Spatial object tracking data
====================

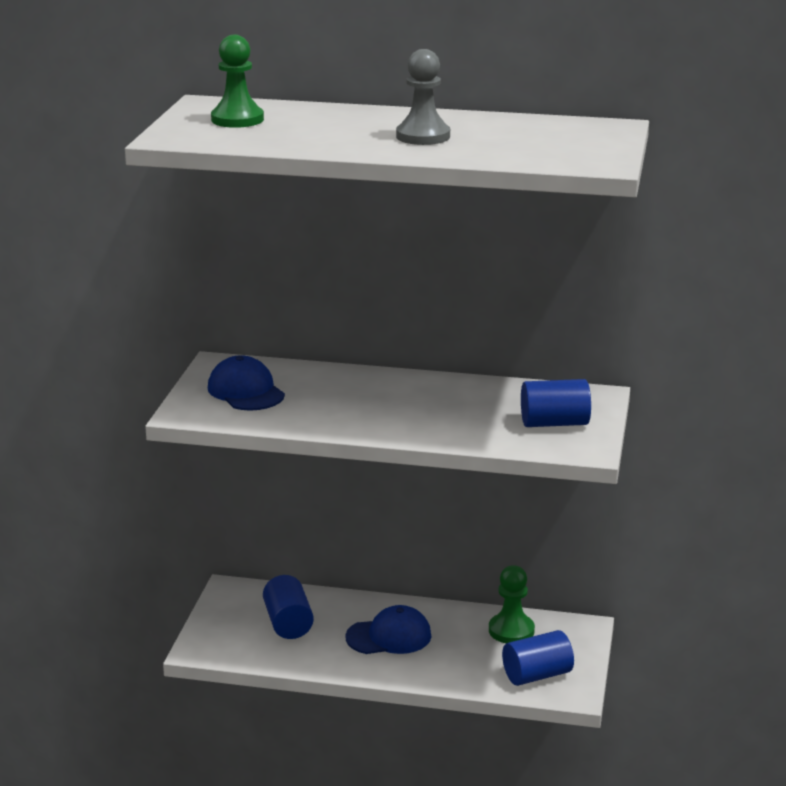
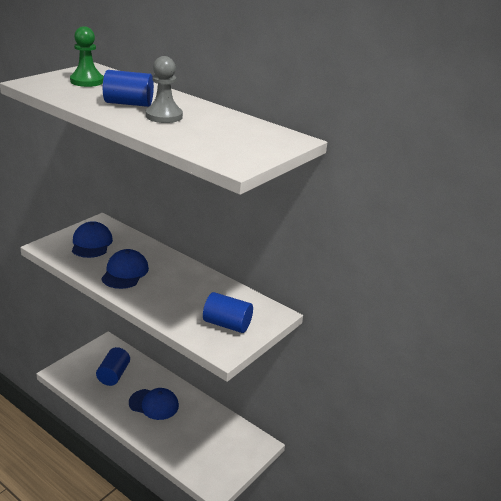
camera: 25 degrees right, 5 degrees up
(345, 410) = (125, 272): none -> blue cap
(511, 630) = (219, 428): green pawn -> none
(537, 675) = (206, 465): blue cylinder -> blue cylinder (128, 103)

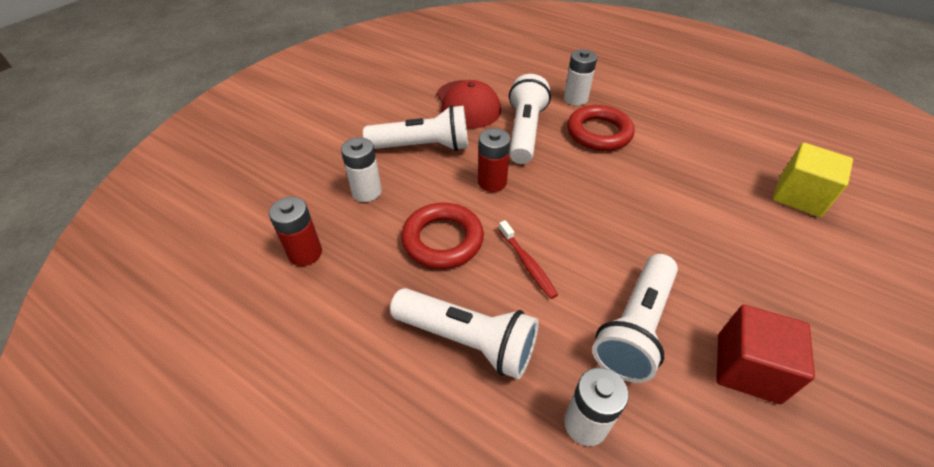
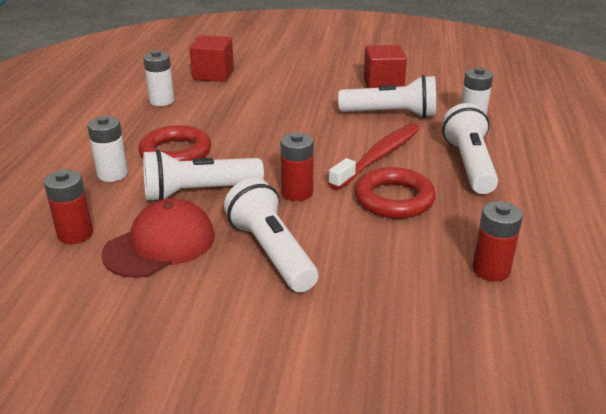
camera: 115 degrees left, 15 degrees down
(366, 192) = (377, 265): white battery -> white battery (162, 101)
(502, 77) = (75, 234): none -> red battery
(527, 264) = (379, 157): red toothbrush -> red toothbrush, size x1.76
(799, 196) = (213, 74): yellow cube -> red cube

====================

Your instructions: Figure out how many lines above hold "battery", then give that number alone.

Response to the exercise: 2